Dataset excerpts

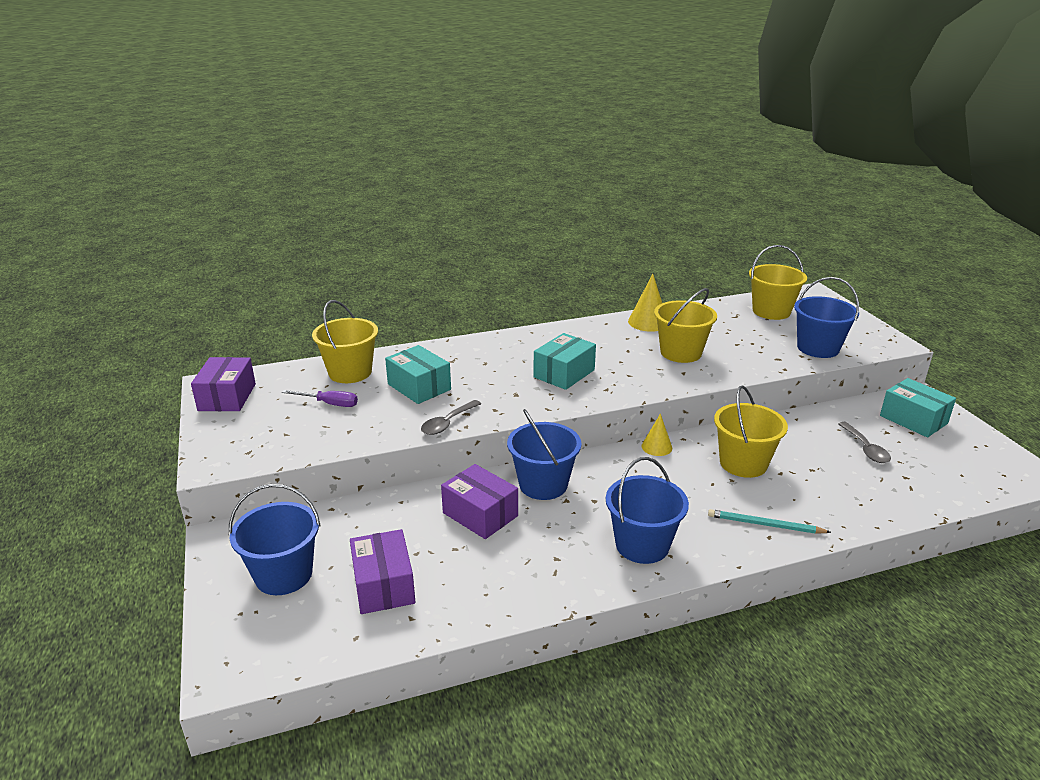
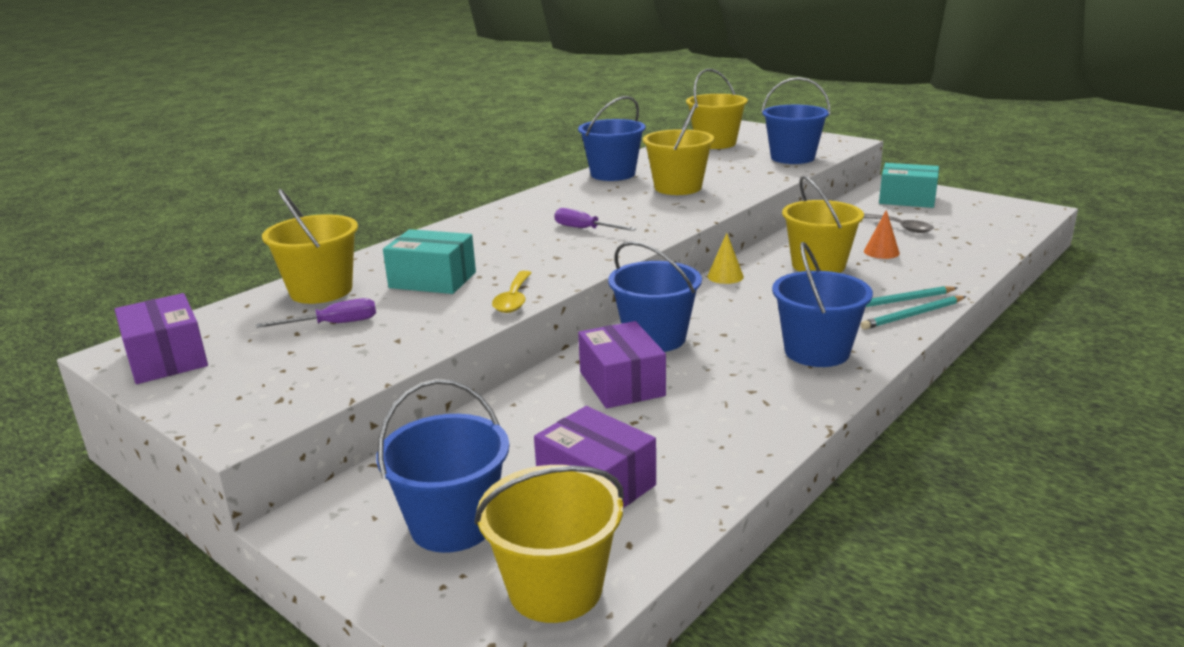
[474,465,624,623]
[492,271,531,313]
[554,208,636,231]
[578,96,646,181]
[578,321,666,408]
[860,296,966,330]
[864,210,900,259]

Task prompt
Verbatim reproduction of every entry is needed, with the images left out.

Task solution
[474,465,624,623]
[492,271,531,313]
[554,208,636,231]
[578,96,646,181]
[578,321,666,408]
[860,296,966,330]
[864,210,900,259]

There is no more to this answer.